• **Instruction**: Whatever the records below hold, copy it all out exactly.

-- Data provided follows --

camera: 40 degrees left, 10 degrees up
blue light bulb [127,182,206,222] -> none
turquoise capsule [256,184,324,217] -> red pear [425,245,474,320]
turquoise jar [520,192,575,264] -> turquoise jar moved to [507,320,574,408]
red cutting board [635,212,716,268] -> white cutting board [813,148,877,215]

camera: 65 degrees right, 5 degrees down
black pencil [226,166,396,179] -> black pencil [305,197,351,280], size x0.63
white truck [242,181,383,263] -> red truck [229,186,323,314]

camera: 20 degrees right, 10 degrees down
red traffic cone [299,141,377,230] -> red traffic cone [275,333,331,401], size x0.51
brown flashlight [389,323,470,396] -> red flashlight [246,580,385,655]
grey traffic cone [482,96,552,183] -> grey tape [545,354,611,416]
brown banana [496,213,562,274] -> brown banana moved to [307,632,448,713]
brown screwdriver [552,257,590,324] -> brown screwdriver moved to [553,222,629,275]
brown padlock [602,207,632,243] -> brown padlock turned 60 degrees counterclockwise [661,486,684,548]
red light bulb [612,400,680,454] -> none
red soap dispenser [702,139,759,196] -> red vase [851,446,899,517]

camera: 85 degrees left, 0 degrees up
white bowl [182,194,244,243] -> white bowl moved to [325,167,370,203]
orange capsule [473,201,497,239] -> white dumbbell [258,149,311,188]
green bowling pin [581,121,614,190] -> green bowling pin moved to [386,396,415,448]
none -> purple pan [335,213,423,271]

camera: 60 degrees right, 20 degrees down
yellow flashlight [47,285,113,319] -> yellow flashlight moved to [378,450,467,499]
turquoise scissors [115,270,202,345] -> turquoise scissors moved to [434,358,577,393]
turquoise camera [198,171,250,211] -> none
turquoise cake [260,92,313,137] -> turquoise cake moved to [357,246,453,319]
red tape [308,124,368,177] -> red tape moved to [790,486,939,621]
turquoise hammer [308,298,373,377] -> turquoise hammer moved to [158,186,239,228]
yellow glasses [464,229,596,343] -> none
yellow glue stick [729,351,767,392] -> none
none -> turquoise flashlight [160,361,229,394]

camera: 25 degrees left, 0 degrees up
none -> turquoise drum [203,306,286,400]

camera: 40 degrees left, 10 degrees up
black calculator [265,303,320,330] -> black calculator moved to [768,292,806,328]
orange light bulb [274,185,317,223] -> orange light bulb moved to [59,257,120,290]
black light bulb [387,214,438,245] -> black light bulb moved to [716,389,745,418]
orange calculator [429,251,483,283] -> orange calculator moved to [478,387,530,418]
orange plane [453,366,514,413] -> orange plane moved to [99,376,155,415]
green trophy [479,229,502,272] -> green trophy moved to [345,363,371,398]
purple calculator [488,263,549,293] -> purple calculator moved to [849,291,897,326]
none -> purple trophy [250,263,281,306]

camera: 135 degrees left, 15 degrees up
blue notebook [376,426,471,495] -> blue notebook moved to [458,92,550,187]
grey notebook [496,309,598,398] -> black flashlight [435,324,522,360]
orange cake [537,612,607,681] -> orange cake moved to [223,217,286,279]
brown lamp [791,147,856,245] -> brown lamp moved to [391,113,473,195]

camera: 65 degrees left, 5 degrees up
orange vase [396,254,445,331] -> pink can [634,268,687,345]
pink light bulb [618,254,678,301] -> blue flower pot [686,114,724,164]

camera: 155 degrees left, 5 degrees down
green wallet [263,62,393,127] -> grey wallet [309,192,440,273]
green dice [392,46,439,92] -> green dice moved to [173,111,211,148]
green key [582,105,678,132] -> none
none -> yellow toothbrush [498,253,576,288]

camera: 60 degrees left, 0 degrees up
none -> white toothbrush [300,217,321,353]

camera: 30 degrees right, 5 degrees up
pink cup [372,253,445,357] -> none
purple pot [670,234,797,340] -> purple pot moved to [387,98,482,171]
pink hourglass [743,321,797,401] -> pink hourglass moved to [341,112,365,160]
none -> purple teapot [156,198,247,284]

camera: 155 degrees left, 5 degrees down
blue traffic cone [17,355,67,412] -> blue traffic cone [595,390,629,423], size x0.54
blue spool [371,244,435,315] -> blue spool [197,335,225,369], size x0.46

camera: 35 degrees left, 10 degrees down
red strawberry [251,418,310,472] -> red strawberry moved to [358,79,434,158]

-- Data provided concluded --

• **Response to this task**:
camera: 40 degrees left, 10 degrees up
blue light bulb [127,182,206,222] -> none
turquoise capsule [256,184,324,217] -> red pear [425,245,474,320]
turquoise jar [520,192,575,264] -> turquoise jar moved to [507,320,574,408]
red cutting board [635,212,716,268] -> white cutting board [813,148,877,215]

camera: 65 degrees right, 5 degrees down
black pencil [226,166,396,179] -> black pencil [305,197,351,280], size x0.63
white truck [242,181,383,263] -> red truck [229,186,323,314]

camera: 20 degrees right, 10 degrees down
red traffic cone [299,141,377,230] -> red traffic cone [275,333,331,401], size x0.51
brown flashlight [389,323,470,396] -> red flashlight [246,580,385,655]
grey traffic cone [482,96,552,183] -> grey tape [545,354,611,416]
brown banana [496,213,562,274] -> brown banana moved to [307,632,448,713]
brown screwdriver [552,257,590,324] -> brown screwdriver moved to [553,222,629,275]
brown padlock [602,207,632,243] -> brown padlock turned 60 degrees counterclockwise [661,486,684,548]
red light bulb [612,400,680,454] -> none
red soap dispenser [702,139,759,196] -> red vase [851,446,899,517]

camera: 85 degrees left, 0 degrees up
white bowl [182,194,244,243] -> white bowl moved to [325,167,370,203]
orange capsule [473,201,497,239] -> white dumbbell [258,149,311,188]
green bowling pin [581,121,614,190] -> green bowling pin moved to [386,396,415,448]
none -> purple pan [335,213,423,271]

camera: 60 degrees right, 20 degrees down
yellow flashlight [47,285,113,319] -> yellow flashlight moved to [378,450,467,499]
turquoise scissors [115,270,202,345] -> turquoise scissors moved to [434,358,577,393]
turquoise camera [198,171,250,211] -> none
turquoise cake [260,92,313,137] -> turquoise cake moved to [357,246,453,319]
red tape [308,124,368,177] -> red tape moved to [790,486,939,621]
turquoise hammer [308,298,373,377] -> turquoise hammer moved to [158,186,239,228]
yellow glasses [464,229,596,343] -> none
yellow glue stick [729,351,767,392] -> none
none -> turquoise flashlight [160,361,229,394]

camera: 25 degrees left, 0 degrees up
none -> turquoise drum [203,306,286,400]

camera: 40 degrees left, 10 degrees up
black calculator [265,303,320,330] -> black calculator moved to [768,292,806,328]
orange light bulb [274,185,317,223] -> orange light bulb moved to [59,257,120,290]
black light bulb [387,214,438,245] -> black light bulb moved to [716,389,745,418]
orange calculator [429,251,483,283] -> orange calculator moved to [478,387,530,418]
orange plane [453,366,514,413] -> orange plane moved to [99,376,155,415]
green trophy [479,229,502,272] -> green trophy moved to [345,363,371,398]
purple calculator [488,263,549,293] -> purple calculator moved to [849,291,897,326]
none -> purple trophy [250,263,281,306]

camera: 135 degrees left, 15 degrees up
blue notebook [376,426,471,495] -> blue notebook moved to [458,92,550,187]
grey notebook [496,309,598,398] -> black flashlight [435,324,522,360]
orange cake [537,612,607,681] -> orange cake moved to [223,217,286,279]
brown lamp [791,147,856,245] -> brown lamp moved to [391,113,473,195]

camera: 65 degrees left, 5 degrees up
orange vase [396,254,445,331] -> pink can [634,268,687,345]
pink light bulb [618,254,678,301] -> blue flower pot [686,114,724,164]

camera: 155 degrees left, 5 degrees down
green wallet [263,62,393,127] -> grey wallet [309,192,440,273]
green dice [392,46,439,92] -> green dice moved to [173,111,211,148]
green key [582,105,678,132] -> none
none -> yellow toothbrush [498,253,576,288]

camera: 60 degrees left, 0 degrees up
none -> white toothbrush [300,217,321,353]

camera: 30 degrees right, 5 degrees up
pink cup [372,253,445,357] -> none
purple pot [670,234,797,340] -> purple pot moved to [387,98,482,171]
pink hourglass [743,321,797,401] -> pink hourglass moved to [341,112,365,160]
none -> purple teapot [156,198,247,284]

camera: 155 degrees left, 5 degrees down
blue traffic cone [17,355,67,412] -> blue traffic cone [595,390,629,423], size x0.54
blue spool [371,244,435,315] -> blue spool [197,335,225,369], size x0.46

camera: 35 degrees left, 10 degrees down
red strawberry [251,418,310,472] -> red strawberry moved to [358,79,434,158]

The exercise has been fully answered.